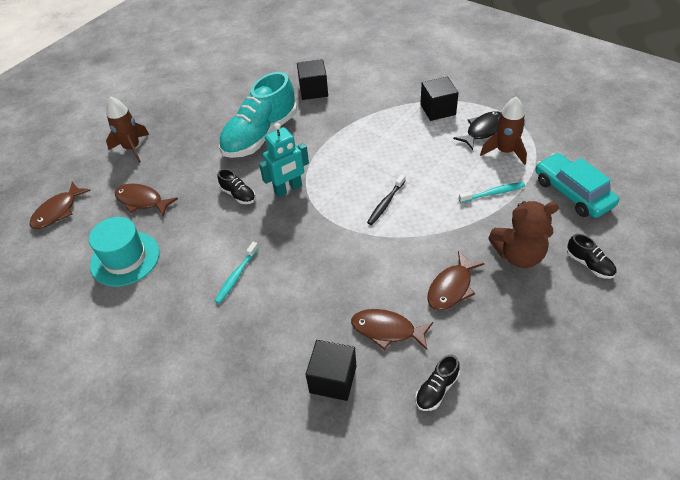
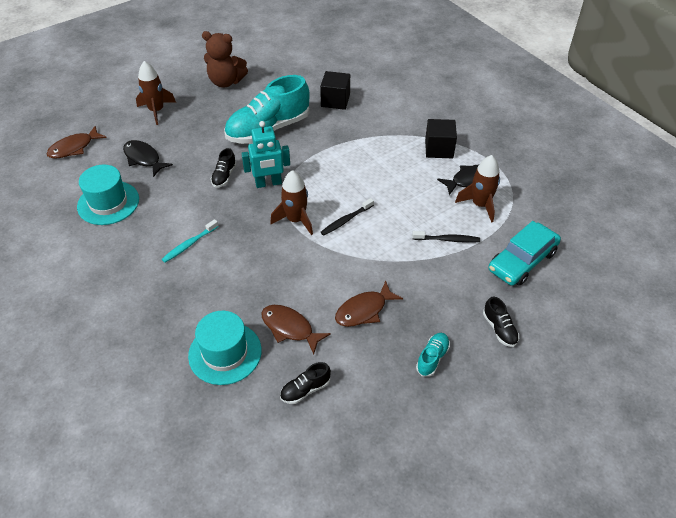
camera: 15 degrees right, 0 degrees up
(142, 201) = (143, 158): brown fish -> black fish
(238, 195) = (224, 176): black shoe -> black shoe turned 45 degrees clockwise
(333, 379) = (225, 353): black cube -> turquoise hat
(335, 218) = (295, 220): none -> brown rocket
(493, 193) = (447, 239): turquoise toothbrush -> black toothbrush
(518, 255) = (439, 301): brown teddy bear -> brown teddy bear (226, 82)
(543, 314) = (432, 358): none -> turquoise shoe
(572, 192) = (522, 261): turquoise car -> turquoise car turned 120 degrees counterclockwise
▬▬▬
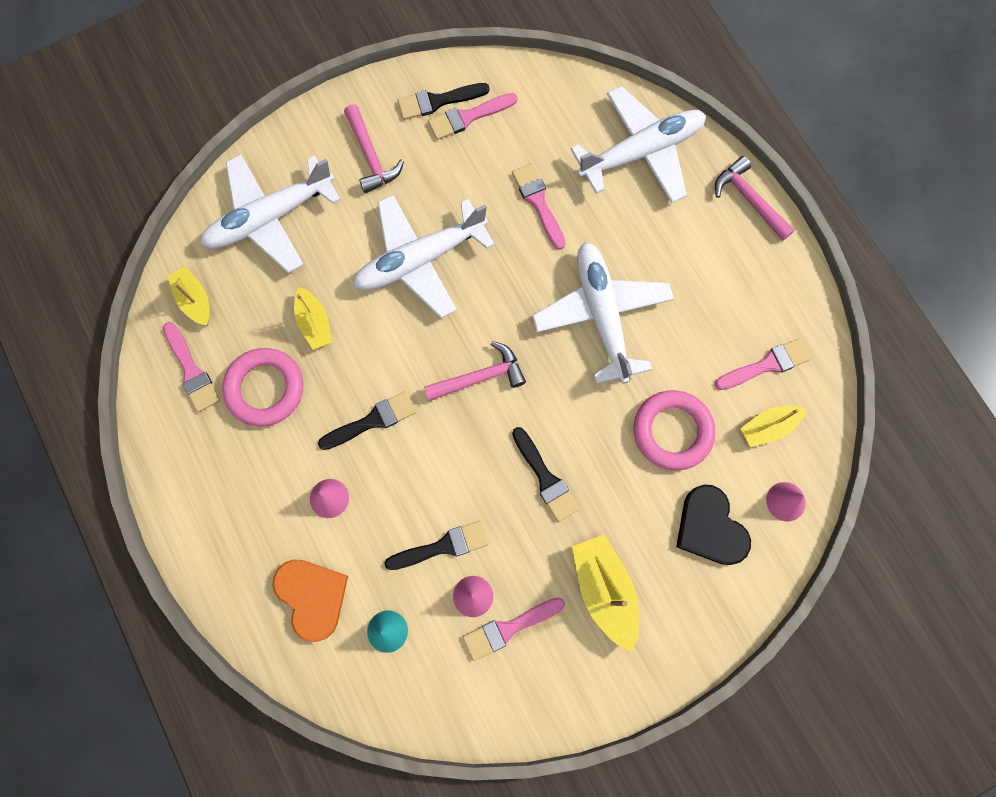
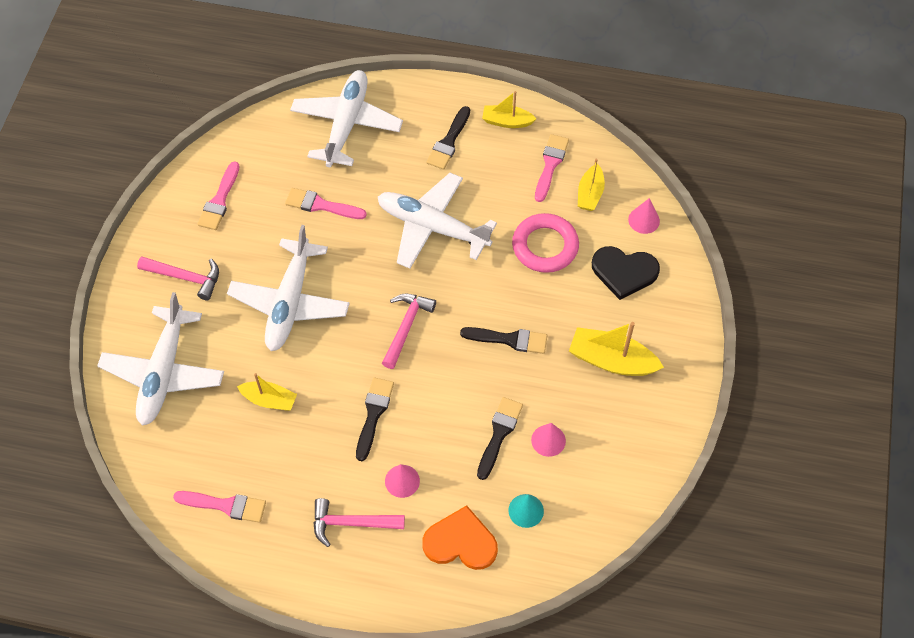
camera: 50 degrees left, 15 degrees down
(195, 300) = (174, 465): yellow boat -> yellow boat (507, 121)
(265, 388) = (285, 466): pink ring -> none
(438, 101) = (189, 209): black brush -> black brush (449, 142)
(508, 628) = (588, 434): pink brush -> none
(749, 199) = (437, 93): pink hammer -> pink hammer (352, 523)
▬▬▬
- WHAT THE TASK ASKS
Could you reproduce, exactly, every line above from the line with "(438, 101) = (189, 209): black" to the line with "(749, 199) = (437, 93): pink", and no other line? Both ends count.

- OUTPUT
(438, 101) = (189, 209): black brush -> black brush (449, 142)
(508, 628) = (588, 434): pink brush -> none
(749, 199) = (437, 93): pink hammer -> pink hammer (352, 523)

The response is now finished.